Item coordinate data

════════

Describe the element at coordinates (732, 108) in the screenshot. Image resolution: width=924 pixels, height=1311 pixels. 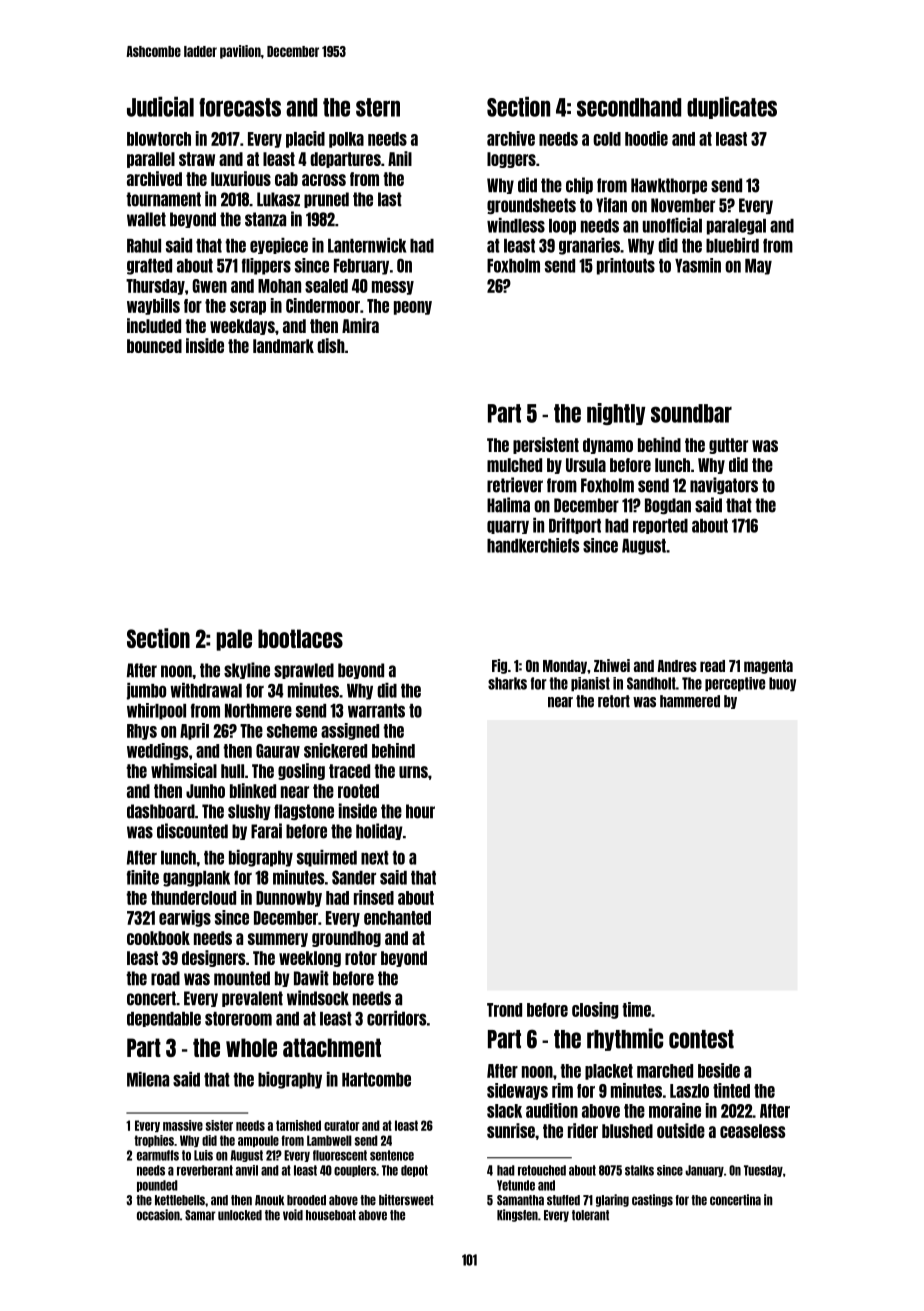
I see `duplicates` at that location.
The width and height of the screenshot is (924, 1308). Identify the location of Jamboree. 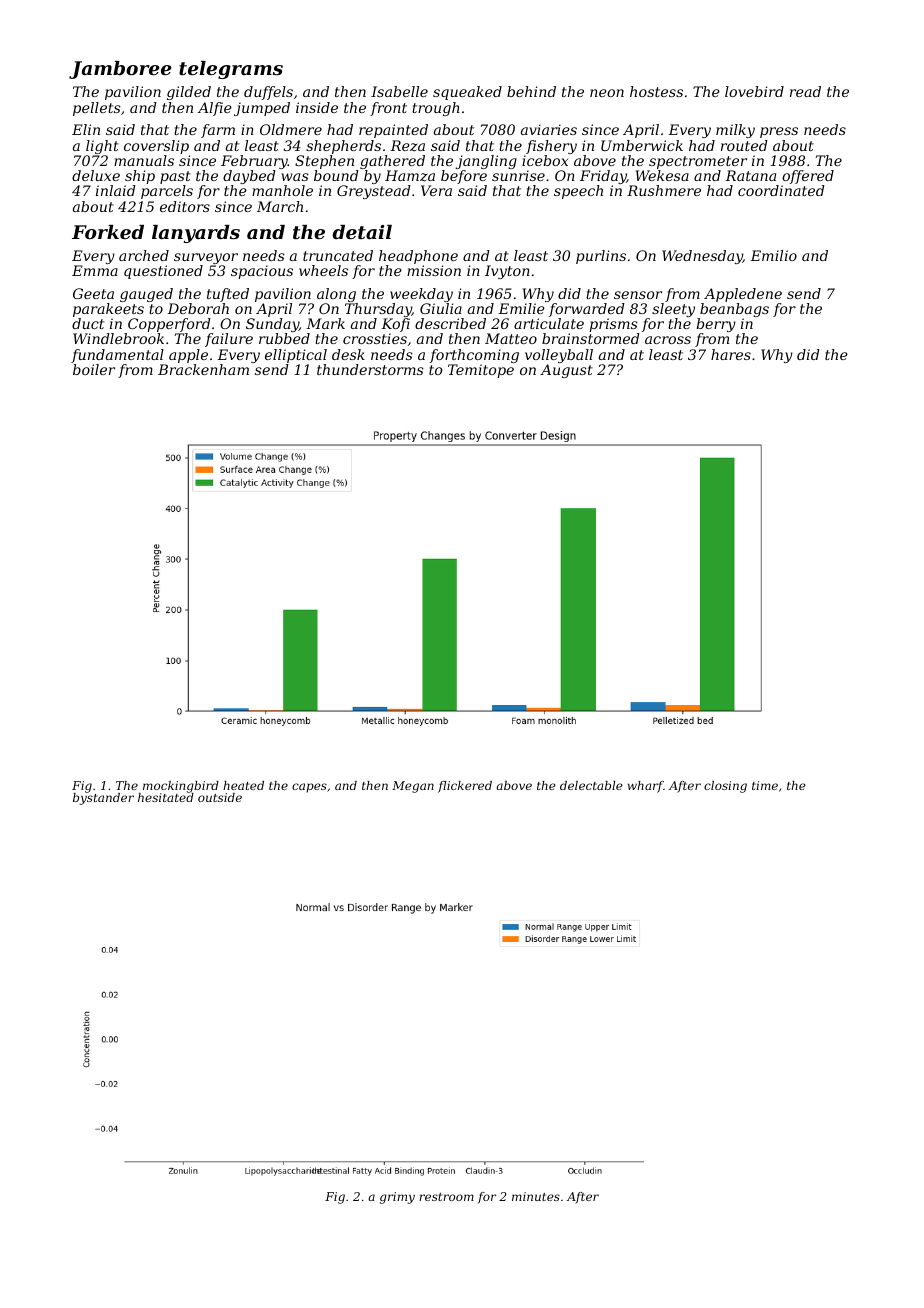
(120, 70).
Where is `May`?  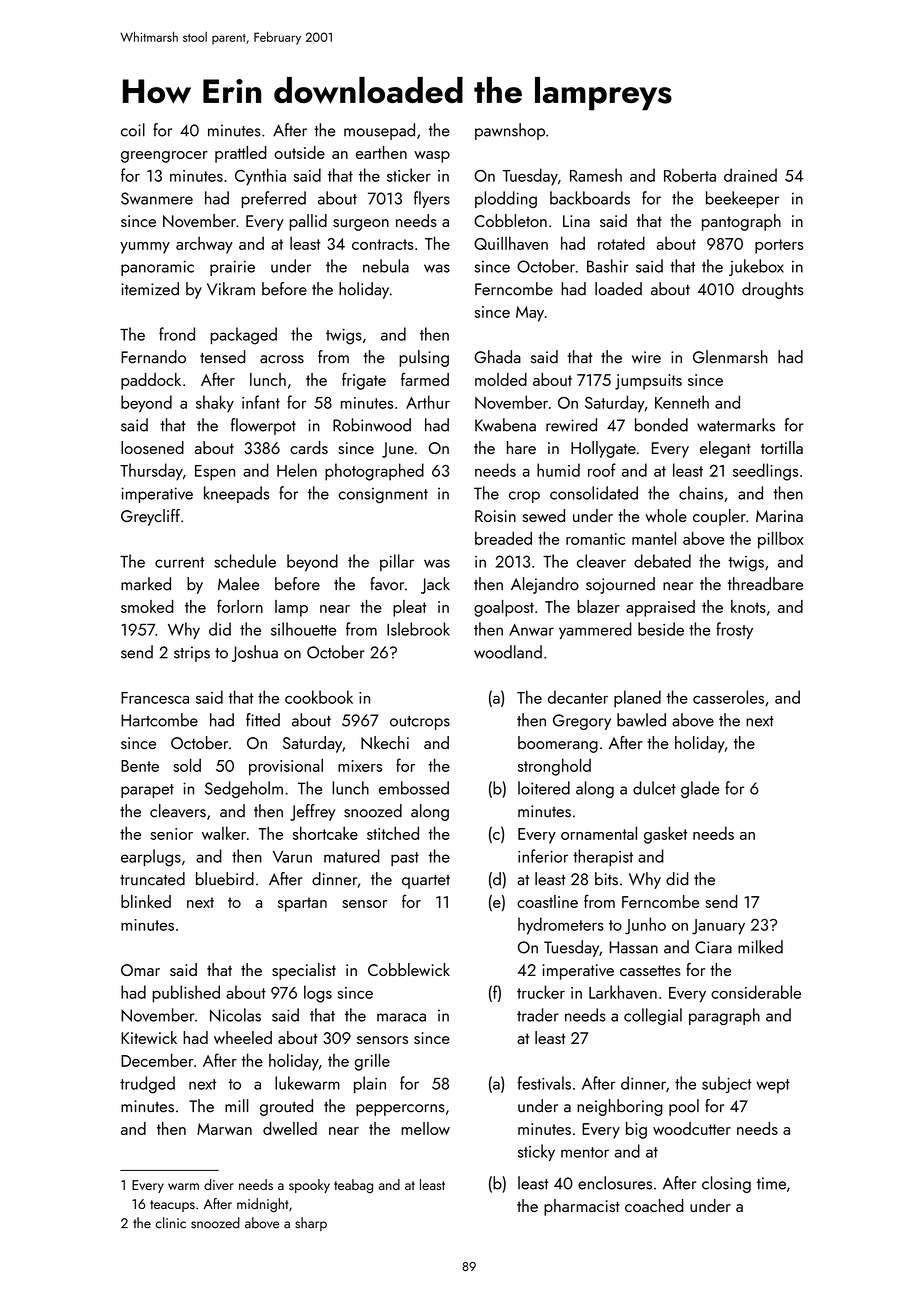 May is located at coordinates (530, 314).
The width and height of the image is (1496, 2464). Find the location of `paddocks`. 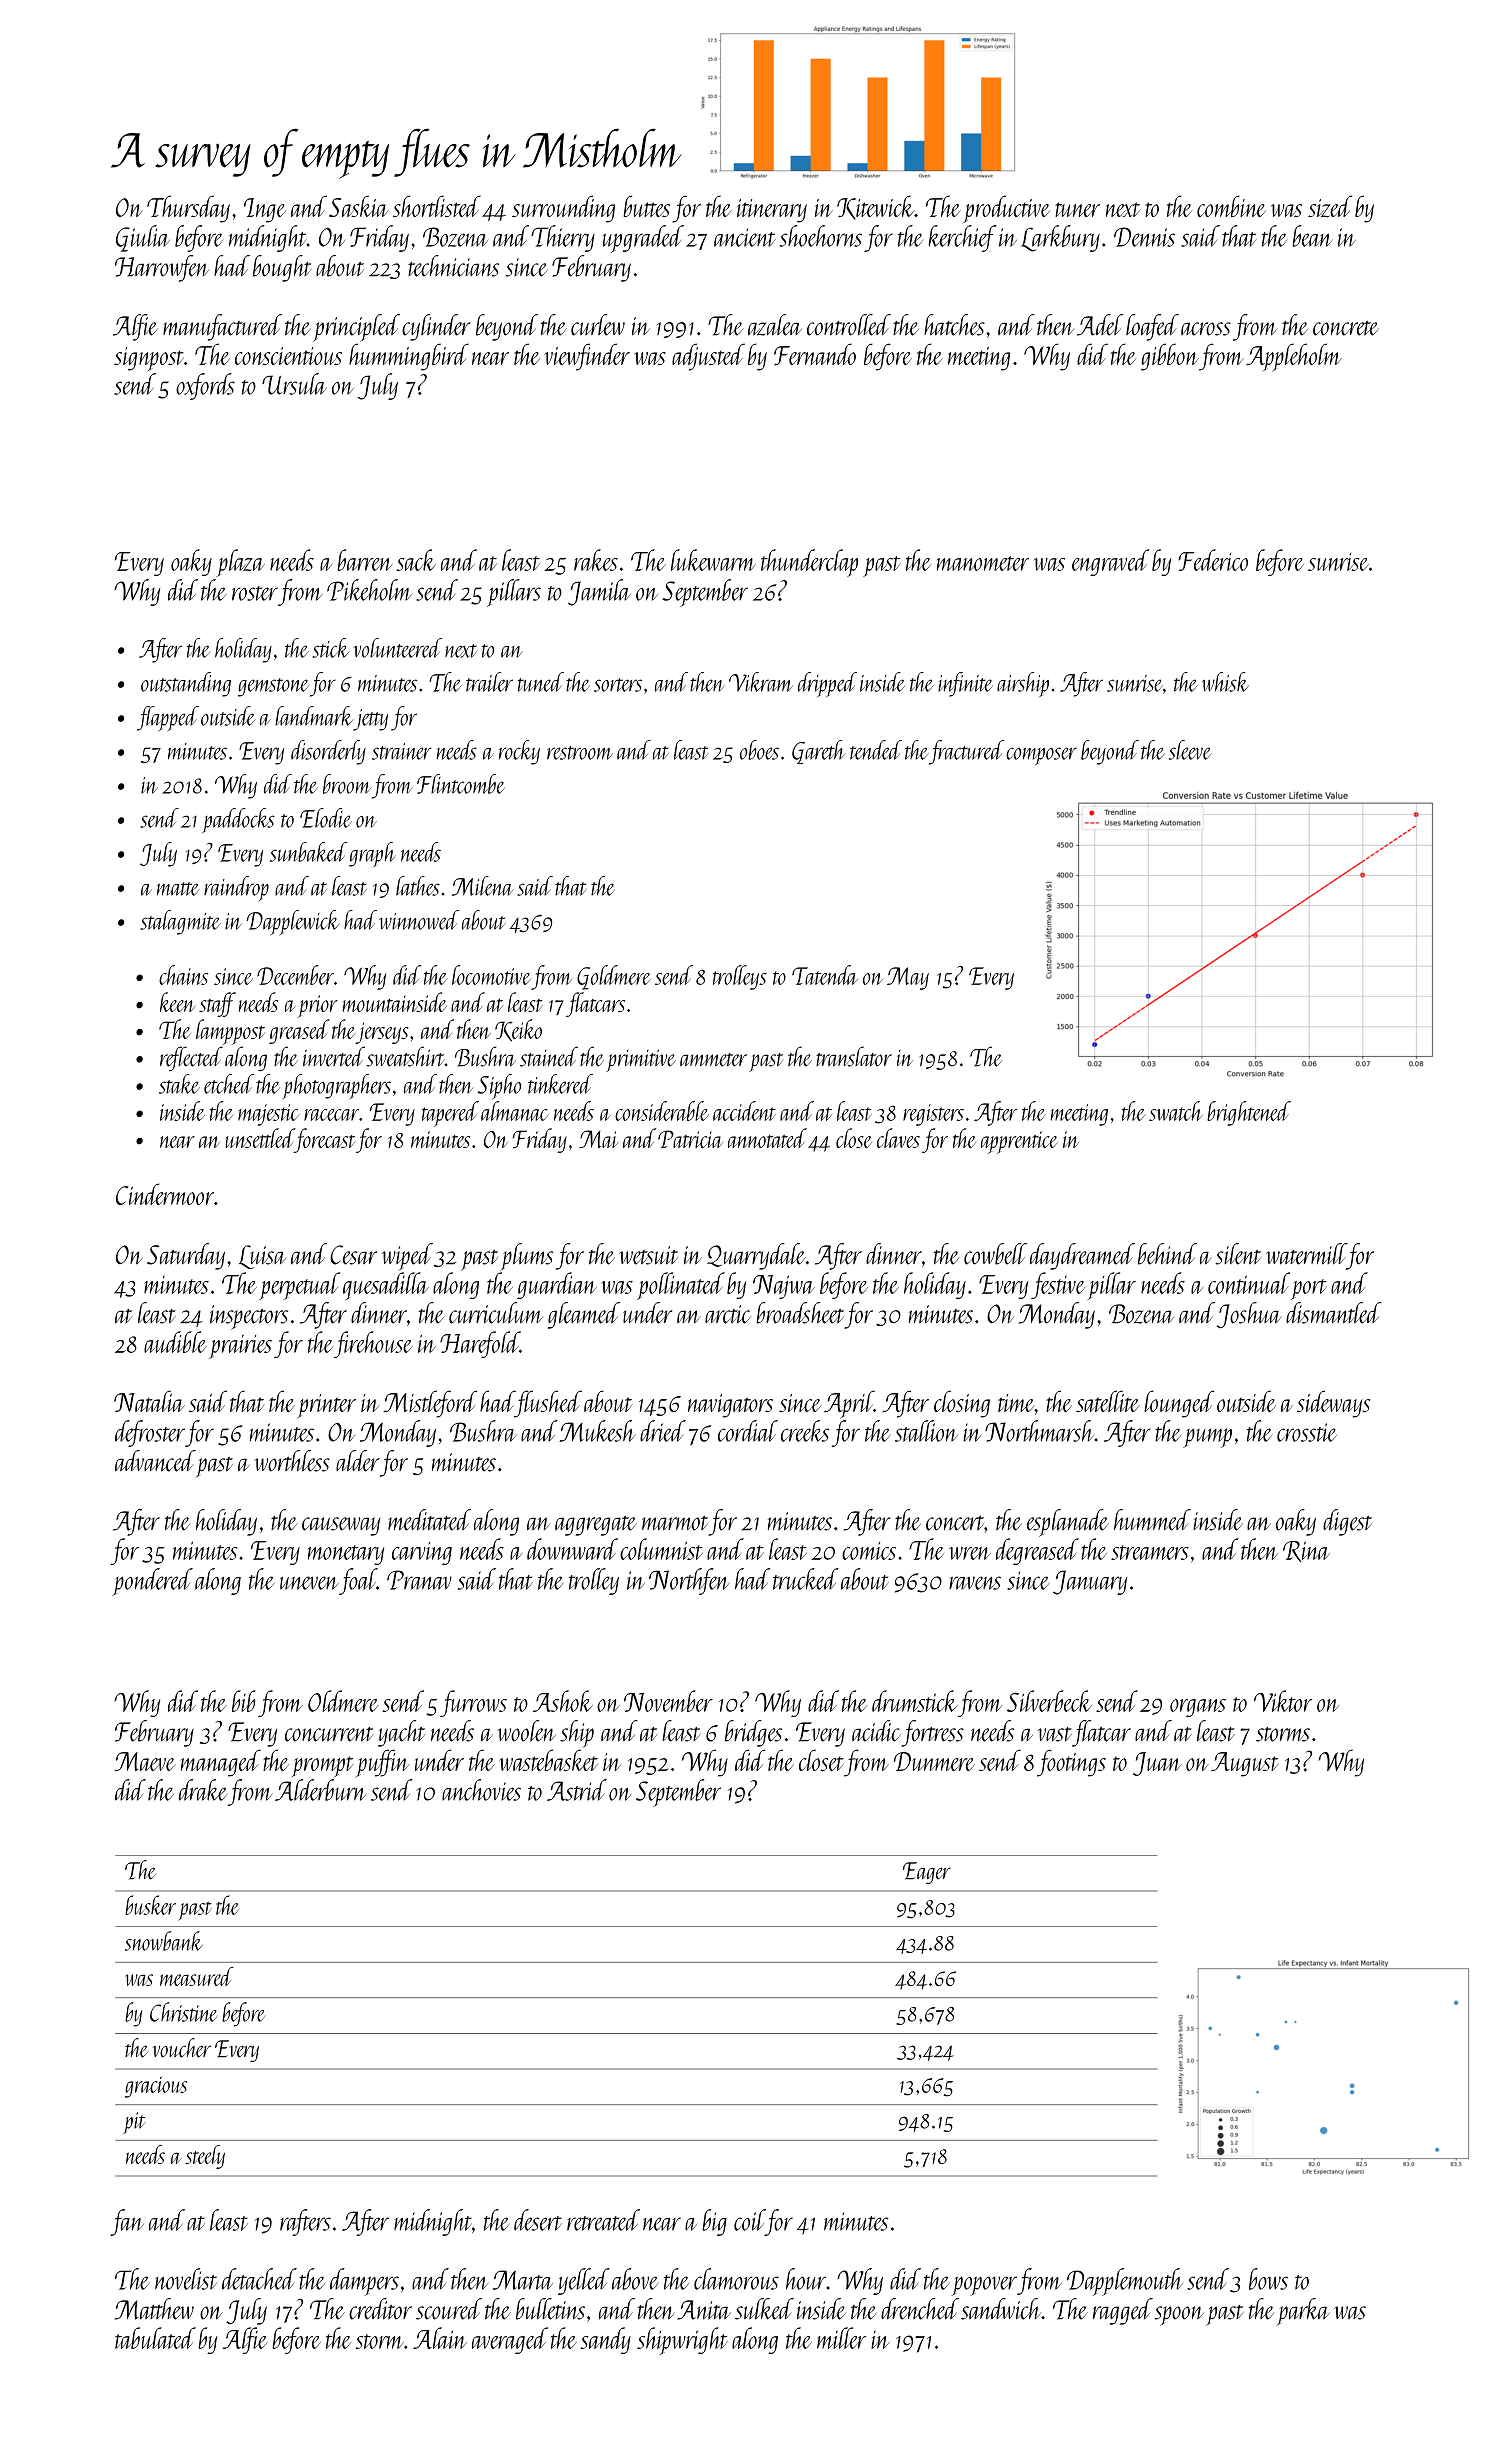

paddocks is located at coordinates (238, 820).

════════

◆ What is needed: Copy the lines of the item coordinate data word for word, starting at the line that contains "The width and height of the image" and continuing through the last line above. Leave the pictures out of your copy.

◆ Expected answer:
The width and height of the image is (1496, 2464). Find the location of `paddocks`. 

paddocks is located at coordinates (238, 820).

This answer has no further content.